(DATA FOR PROCESSING)
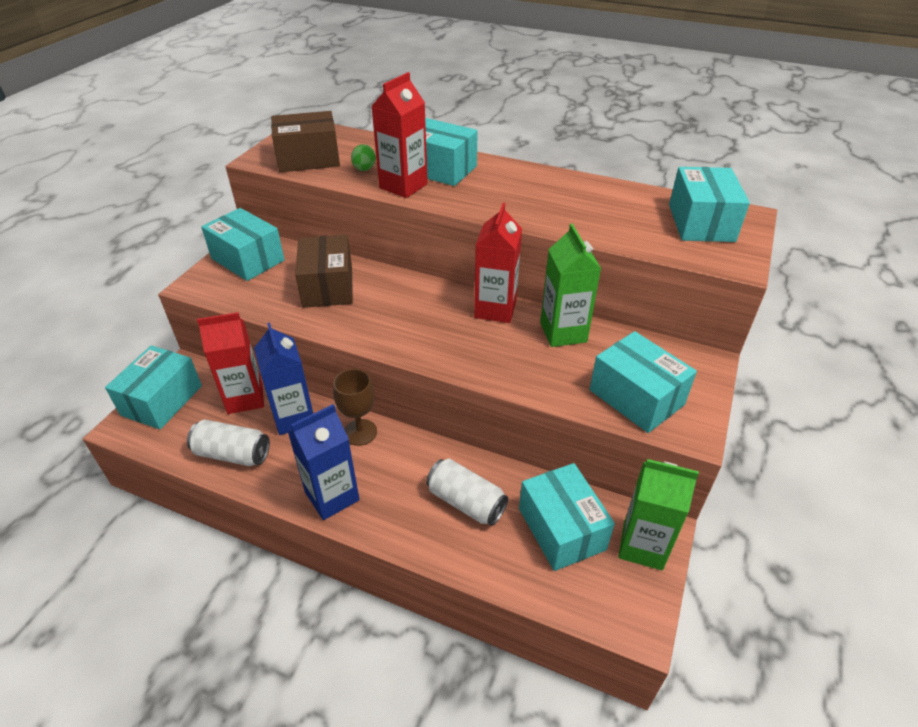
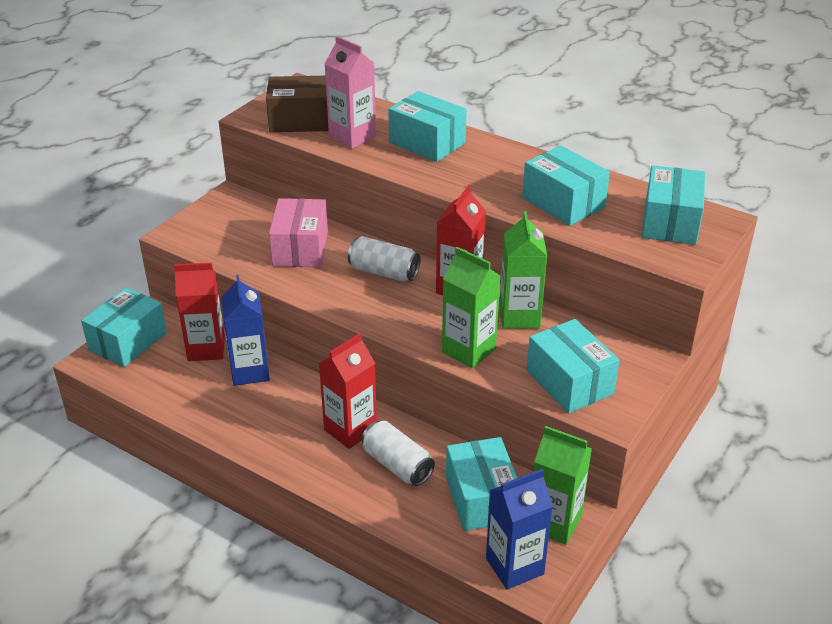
camera: 10 degrees right, 5 degrees down
white can [187,419,270,466] -> white can moved to [348,236,420,282]
turquoise box [201,208,285,281] -> turquoise box moved to [522,145,610,226]
blue carton [287,404,360,520] -> blue carton moved to [486,469,553,590]
brown box [295,234,353,308] -> pink box [269,198,328,267]
brown goblet [333,369,377,446] -> none
green egg [351,144,376,171] -> pink carton [324,36,376,148]
red carton [371,72,428,198] -> red carton moved to [319,333,377,449]
none -> green carton [442,247,500,368]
(End DATA FOR PROCESSING)
EXERCISE:
Only the lines from the first line of the data above through the line with "brown box [295,234,353,308]" should appear in the answer, retyped exactly, with every picture left out.

ANSWER TO THIS TASK:
camera: 10 degrees right, 5 degrees down
white can [187,419,270,466] -> white can moved to [348,236,420,282]
turquoise box [201,208,285,281] -> turquoise box moved to [522,145,610,226]
blue carton [287,404,360,520] -> blue carton moved to [486,469,553,590]
brown box [295,234,353,308] -> pink box [269,198,328,267]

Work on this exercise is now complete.